## Aim of the exercise
When you find the line with "(345, 515) = (291, 356): brown" among the records below, reproduce it and each line after it exactly, ending with the line with "(619, 227) = (388, 145): turquoise".

## Data provided
━━━━━━━━

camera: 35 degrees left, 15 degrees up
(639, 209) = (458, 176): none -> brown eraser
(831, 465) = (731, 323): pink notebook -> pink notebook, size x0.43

━━━━━━━━

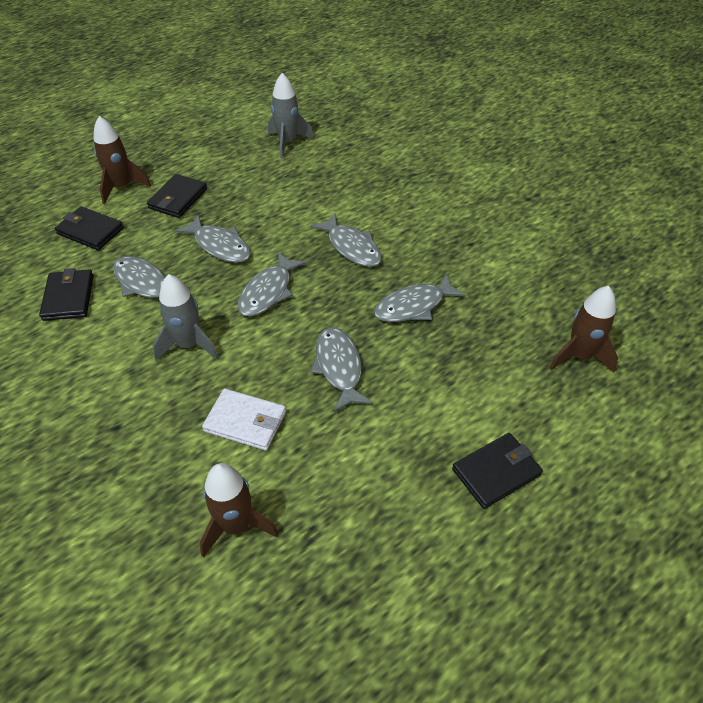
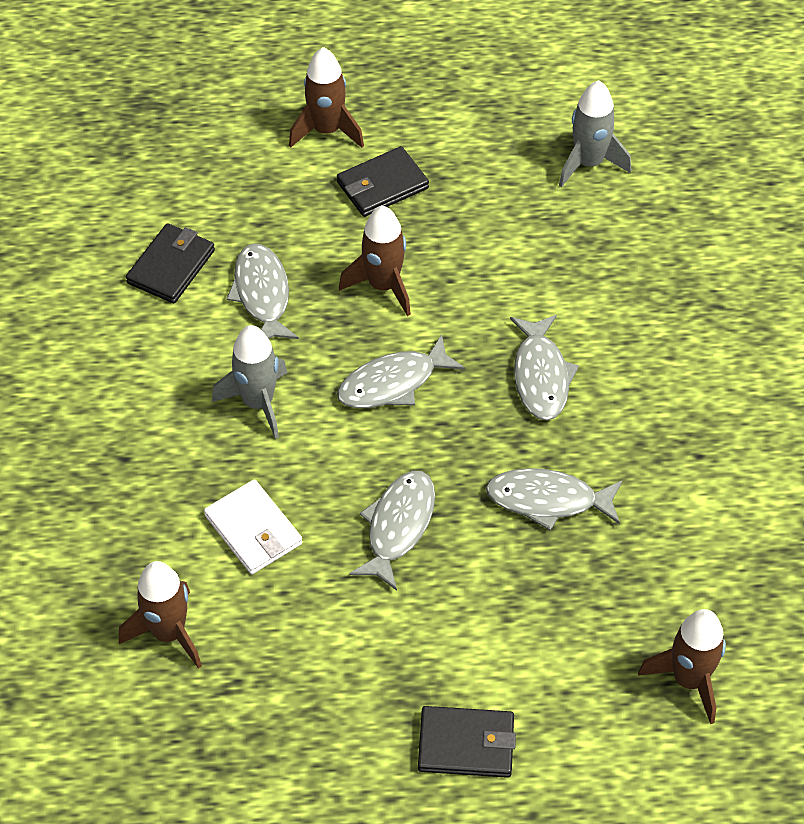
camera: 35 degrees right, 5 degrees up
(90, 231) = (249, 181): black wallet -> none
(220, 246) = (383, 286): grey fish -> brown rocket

━━━━━━━━

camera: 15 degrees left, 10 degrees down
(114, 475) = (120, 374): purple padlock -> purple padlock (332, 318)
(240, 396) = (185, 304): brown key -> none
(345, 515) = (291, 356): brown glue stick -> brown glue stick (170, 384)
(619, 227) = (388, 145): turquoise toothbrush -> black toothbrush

━━━━━━━━

## Answer below
(345, 515) = (291, 356): brown glue stick -> brown glue stick (170, 384)
(619, 227) = (388, 145): turquoise toothbrush -> black toothbrush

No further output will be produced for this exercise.